• Task goal: Of the lines listed below, return exactly those that run from the line containing "U3 pin EN: VDD -> VIN" through the line containing "R7: 27k (+3V3, ADC) -> none", both included.

• Content revision data:
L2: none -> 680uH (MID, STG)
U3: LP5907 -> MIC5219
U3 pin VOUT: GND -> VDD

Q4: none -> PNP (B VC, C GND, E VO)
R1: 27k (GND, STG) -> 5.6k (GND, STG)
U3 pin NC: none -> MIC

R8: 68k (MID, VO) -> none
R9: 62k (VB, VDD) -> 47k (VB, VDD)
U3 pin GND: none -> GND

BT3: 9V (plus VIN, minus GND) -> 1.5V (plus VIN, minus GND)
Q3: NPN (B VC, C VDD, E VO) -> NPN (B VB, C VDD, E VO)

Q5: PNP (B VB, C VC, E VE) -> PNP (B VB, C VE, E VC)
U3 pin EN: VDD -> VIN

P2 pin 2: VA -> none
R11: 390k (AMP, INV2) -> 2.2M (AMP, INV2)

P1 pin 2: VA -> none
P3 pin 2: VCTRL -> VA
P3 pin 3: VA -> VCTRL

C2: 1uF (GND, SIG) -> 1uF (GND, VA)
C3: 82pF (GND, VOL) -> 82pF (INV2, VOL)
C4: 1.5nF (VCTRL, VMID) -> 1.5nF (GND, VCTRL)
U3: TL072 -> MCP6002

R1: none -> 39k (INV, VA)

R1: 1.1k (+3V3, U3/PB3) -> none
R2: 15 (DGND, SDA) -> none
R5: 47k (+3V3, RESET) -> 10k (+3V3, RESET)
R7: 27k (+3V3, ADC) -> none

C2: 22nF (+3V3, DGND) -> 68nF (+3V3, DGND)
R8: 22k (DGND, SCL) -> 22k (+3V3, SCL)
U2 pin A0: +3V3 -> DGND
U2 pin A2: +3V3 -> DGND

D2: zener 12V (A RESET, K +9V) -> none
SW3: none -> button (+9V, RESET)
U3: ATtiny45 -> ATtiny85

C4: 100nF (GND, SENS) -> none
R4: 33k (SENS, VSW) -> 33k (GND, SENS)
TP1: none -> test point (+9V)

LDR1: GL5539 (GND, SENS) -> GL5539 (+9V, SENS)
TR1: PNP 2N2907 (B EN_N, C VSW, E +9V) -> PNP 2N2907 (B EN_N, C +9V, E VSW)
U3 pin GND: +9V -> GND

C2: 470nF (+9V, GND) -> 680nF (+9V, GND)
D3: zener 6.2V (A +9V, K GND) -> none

• Solution below:
U3 pin EN: VDD -> VIN

P2 pin 2: VA -> none
R11: 390k (AMP, INV2) -> 2.2M (AMP, INV2)

P1 pin 2: VA -> none
P3 pin 2: VCTRL -> VA
P3 pin 3: VA -> VCTRL

C2: 1uF (GND, SIG) -> 1uF (GND, VA)
C3: 82pF (GND, VOL) -> 82pF (INV2, VOL)
C4: 1.5nF (VCTRL, VMID) -> 1.5nF (GND, VCTRL)
U3: TL072 -> MCP6002

R1: none -> 39k (INV, VA)

R1: 1.1k (+3V3, U3/PB3) -> none
R2: 15 (DGND, SDA) -> none
R5: 47k (+3V3, RESET) -> 10k (+3V3, RESET)
R7: 27k (+3V3, ADC) -> none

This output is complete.